### What the task requires
Your reply must be the number of lines in the entries that hold the word "ring", and nothing else.

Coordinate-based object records

+--

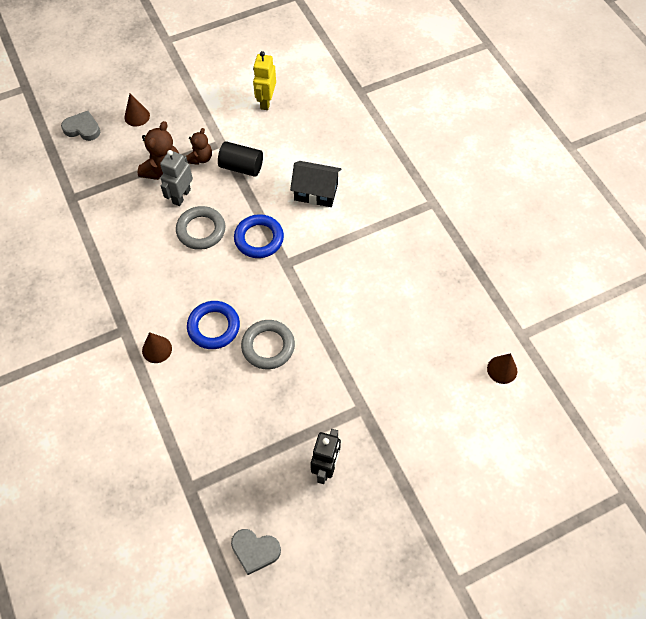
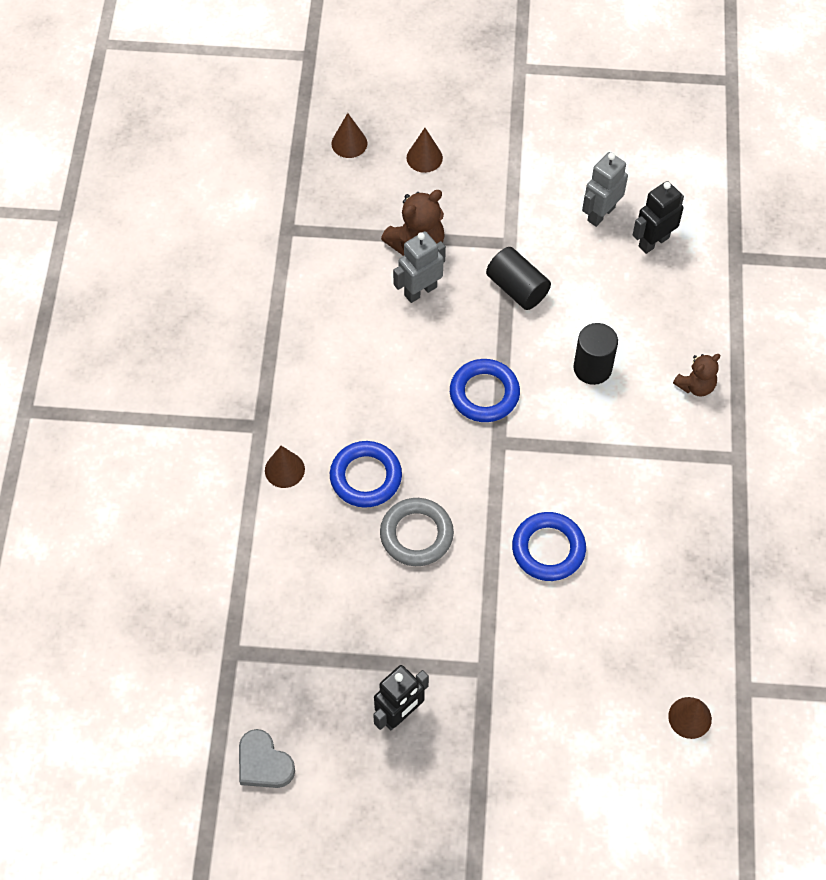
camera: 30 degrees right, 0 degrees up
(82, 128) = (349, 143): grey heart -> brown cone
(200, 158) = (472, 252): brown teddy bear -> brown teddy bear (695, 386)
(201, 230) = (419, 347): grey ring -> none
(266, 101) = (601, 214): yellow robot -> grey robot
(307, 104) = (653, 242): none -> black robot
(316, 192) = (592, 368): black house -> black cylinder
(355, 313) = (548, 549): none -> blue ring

+--

### Solution
2